#### Material shown
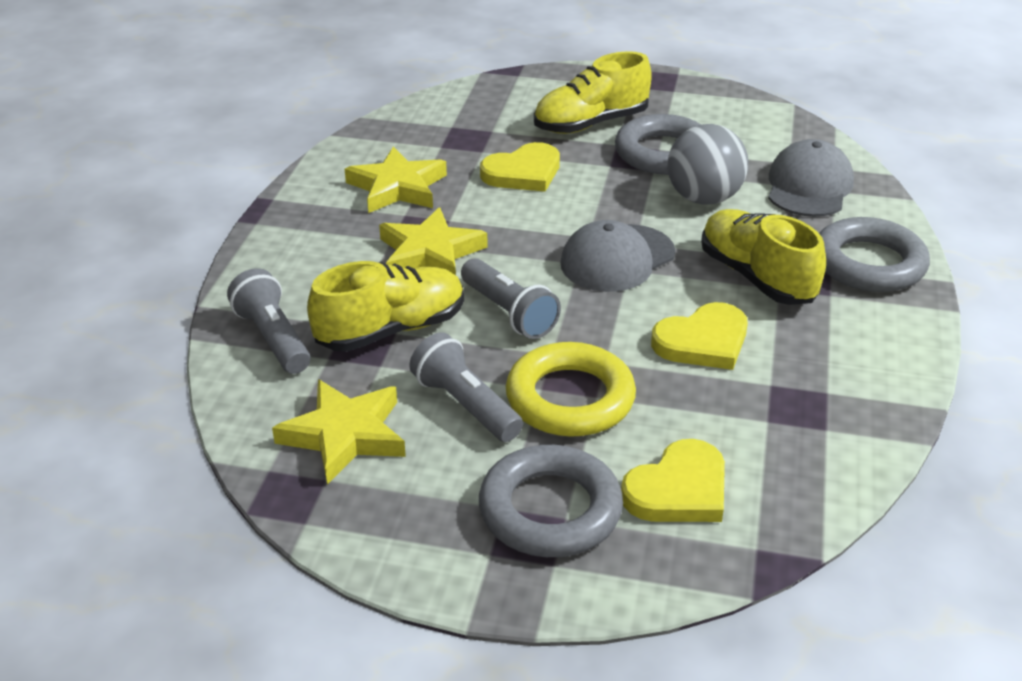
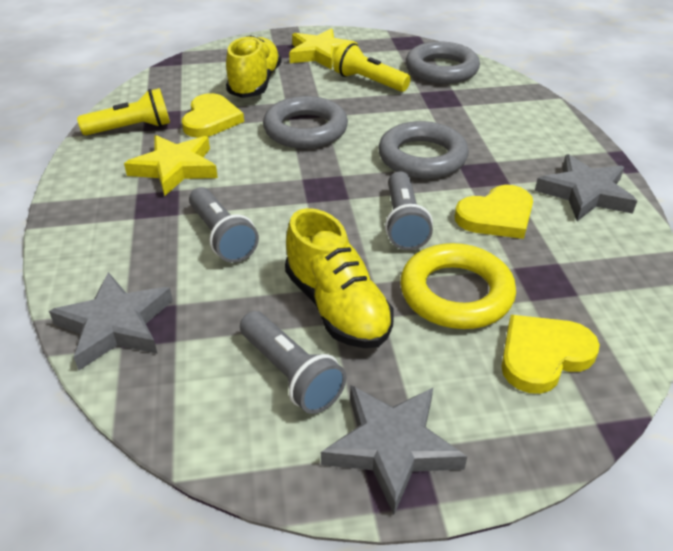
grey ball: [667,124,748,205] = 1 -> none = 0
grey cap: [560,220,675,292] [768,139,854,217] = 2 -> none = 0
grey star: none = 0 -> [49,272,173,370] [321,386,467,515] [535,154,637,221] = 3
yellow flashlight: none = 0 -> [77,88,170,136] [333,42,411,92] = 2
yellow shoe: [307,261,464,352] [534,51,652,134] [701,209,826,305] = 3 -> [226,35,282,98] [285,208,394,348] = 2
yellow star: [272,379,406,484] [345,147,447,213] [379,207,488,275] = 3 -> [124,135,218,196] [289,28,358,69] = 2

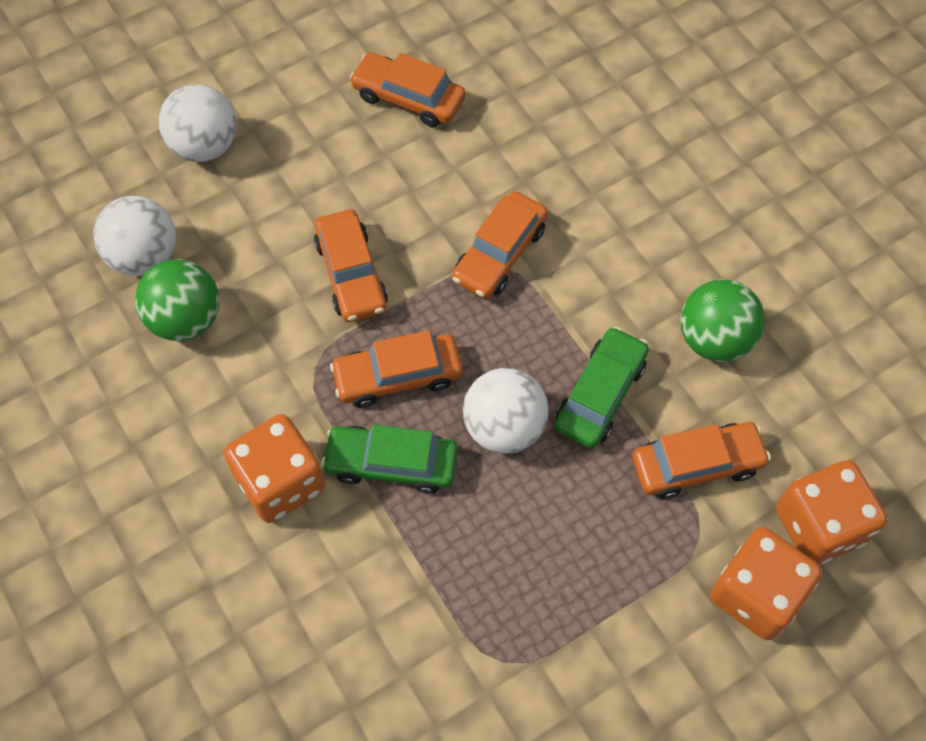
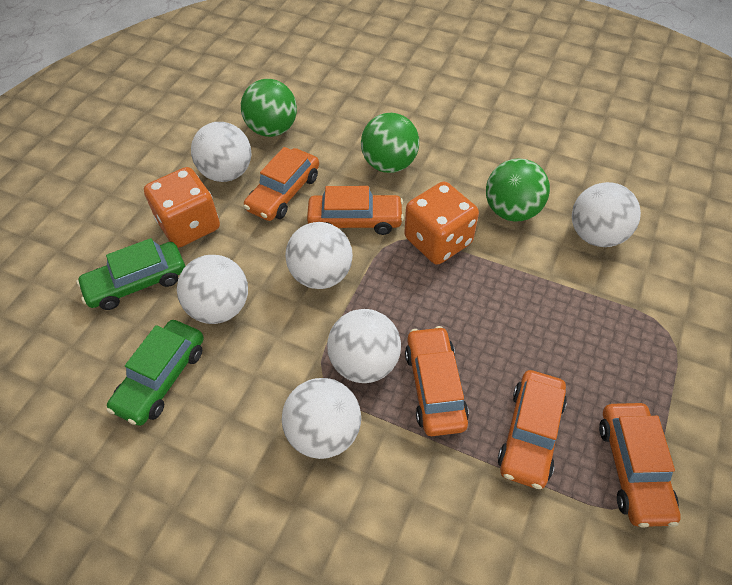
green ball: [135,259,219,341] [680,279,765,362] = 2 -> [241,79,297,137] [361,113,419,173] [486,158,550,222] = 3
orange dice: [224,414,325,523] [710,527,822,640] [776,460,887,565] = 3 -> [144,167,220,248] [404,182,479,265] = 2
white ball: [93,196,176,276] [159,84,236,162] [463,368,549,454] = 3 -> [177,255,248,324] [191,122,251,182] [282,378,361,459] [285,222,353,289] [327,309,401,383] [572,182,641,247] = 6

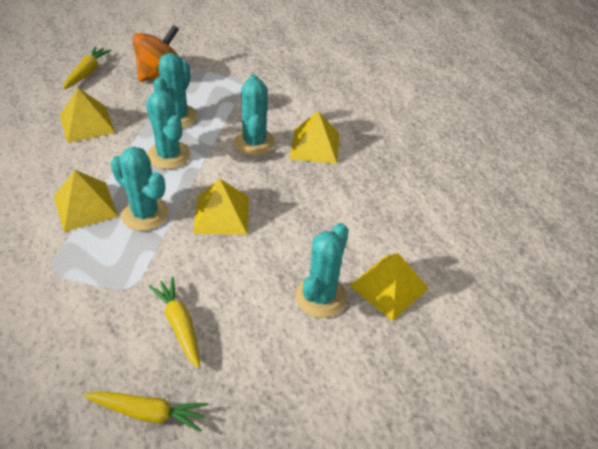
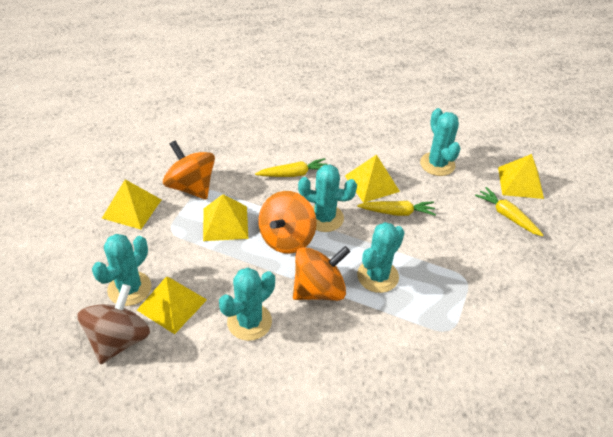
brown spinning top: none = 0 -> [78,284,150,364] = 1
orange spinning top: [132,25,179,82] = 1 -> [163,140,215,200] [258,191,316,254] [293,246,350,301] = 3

#### Exercise details
Copy the lines above exactly, starting at the one with "green ball: [135,259,219,341]" and ending at the one with "brown spinning top: none", both included. Leave out any pictures and add nothing else.

#### Result of the task
green ball: [135,259,219,341] [680,279,765,362] = 2 -> [241,79,297,137] [361,113,419,173] [486,158,550,222] = 3
orange dice: [224,414,325,523] [710,527,822,640] [776,460,887,565] = 3 -> [144,167,220,248] [404,182,479,265] = 2
white ball: [93,196,176,276] [159,84,236,162] [463,368,549,454] = 3 -> [177,255,248,324] [191,122,251,182] [282,378,361,459] [285,222,353,289] [327,309,401,383] [572,182,641,247] = 6

brown spinning top: none = 0 -> [78,284,150,364] = 1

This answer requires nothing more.